Copy down the listing below exactly. Do not include pictures.

START Exercise material

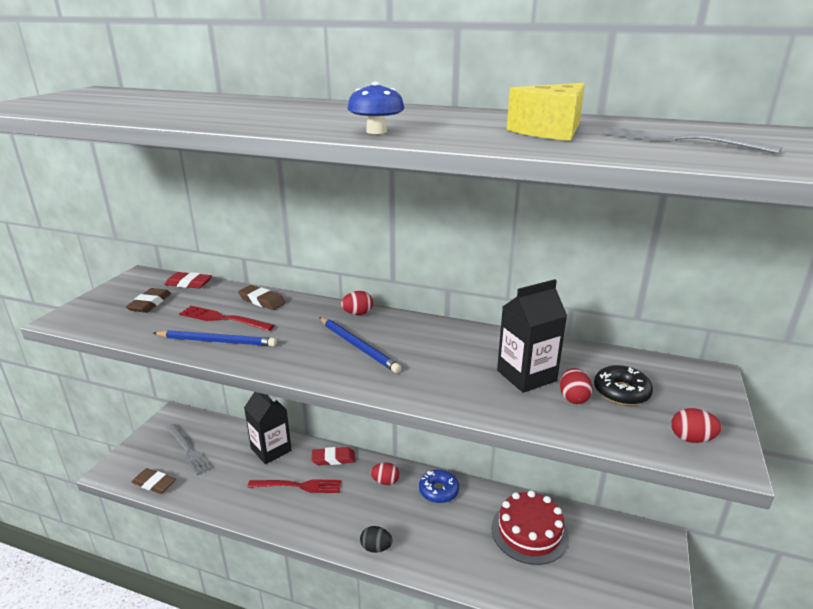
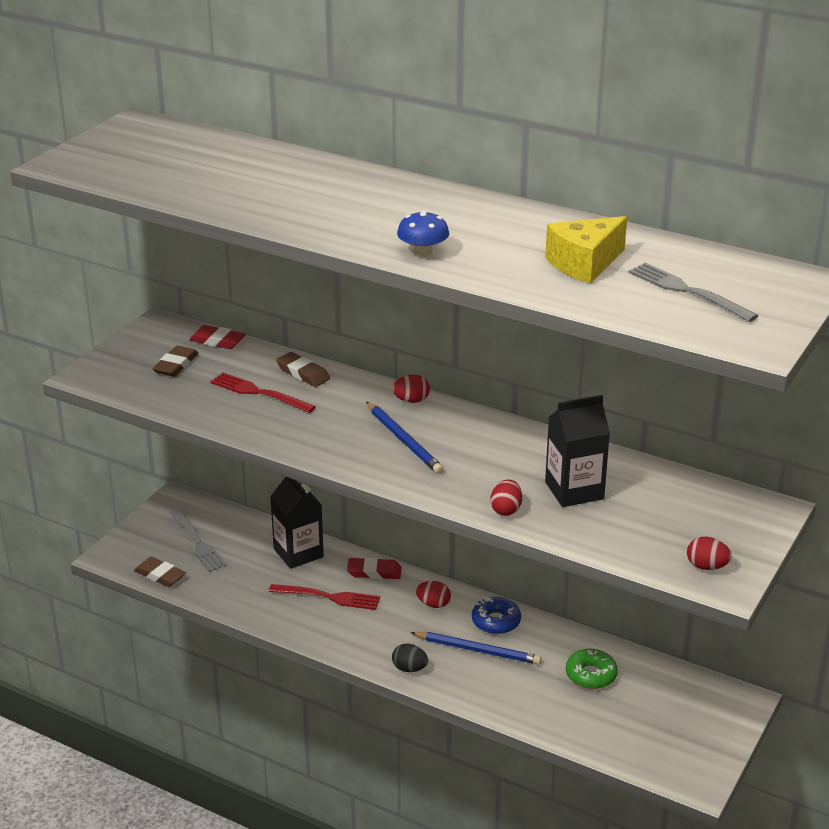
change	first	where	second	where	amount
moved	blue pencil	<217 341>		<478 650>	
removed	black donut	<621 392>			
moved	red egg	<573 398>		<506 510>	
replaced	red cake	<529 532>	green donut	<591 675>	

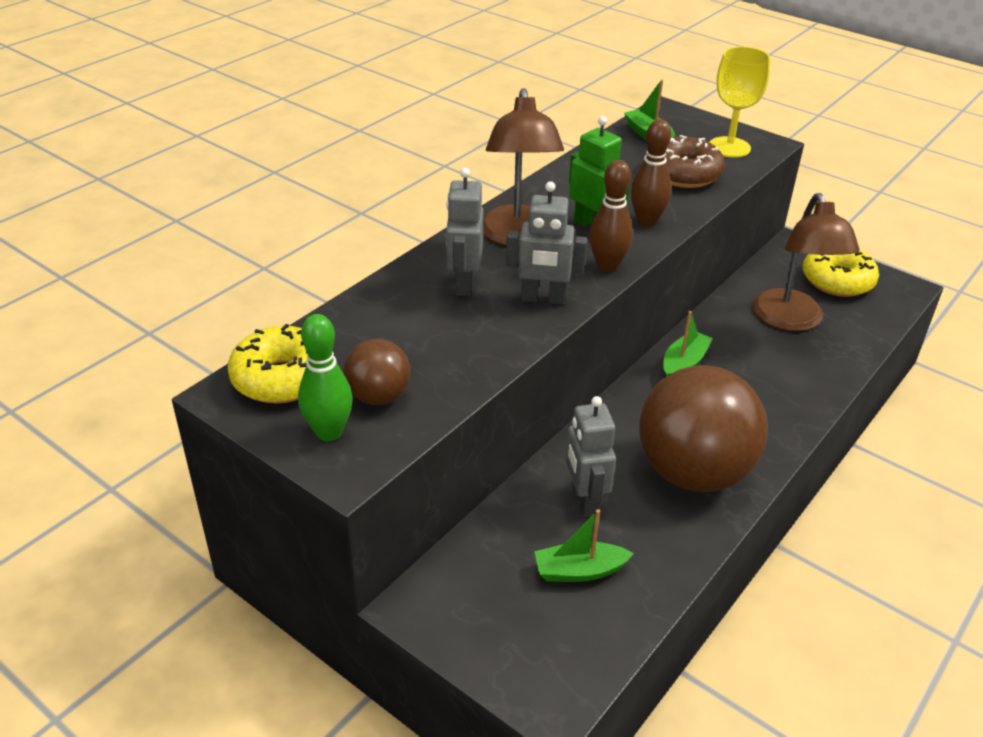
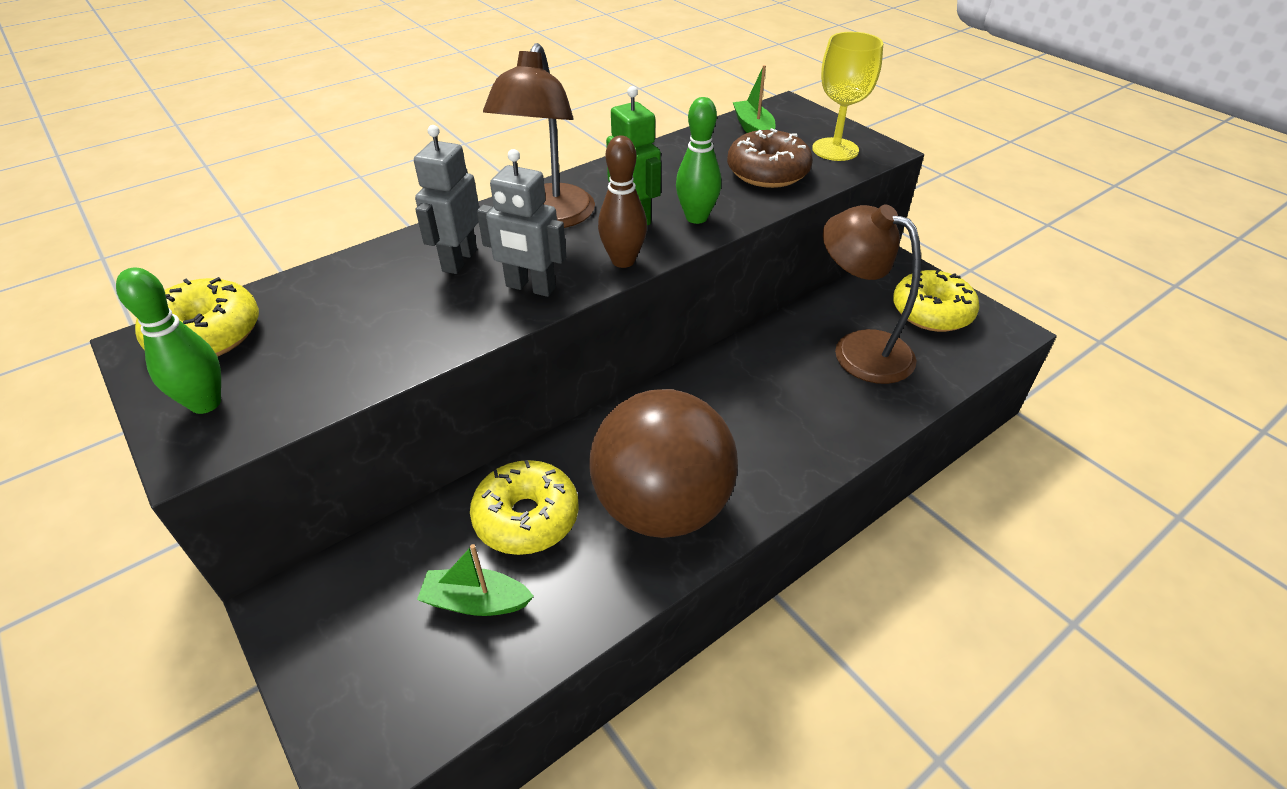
change	first	where	second	where	amount
recoloured	brown bowling pin	<646 221>	green bowling pin	<696 217>	
turned	brown lamp	<791 320>		<858 349>	120 degrees clockwise
removed	green boat	<684 363>			
removed	brown ball	<378 396>			
replaced	grey robot	<584 500>	yellow donut	<526 517>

END Exercise material

- [Completed exercise]
change	first	where	second	where	amount
moved	blue pencil	<217 341>		<478 650>	
removed	black donut	<621 392>			
moved	red egg	<573 398>		<506 510>	
replaced	red cake	<529 532>	green donut	<591 675>	

change	first	where	second	where	amount
recoloured	brown bowling pin	<646 221>	green bowling pin	<696 217>	
turned	brown lamp	<791 320>		<858 349>	120 degrees clockwise
removed	green boat	<684 363>			
removed	brown ball	<378 396>			
replaced	grey robot	<584 500>	yellow donut	<526 517>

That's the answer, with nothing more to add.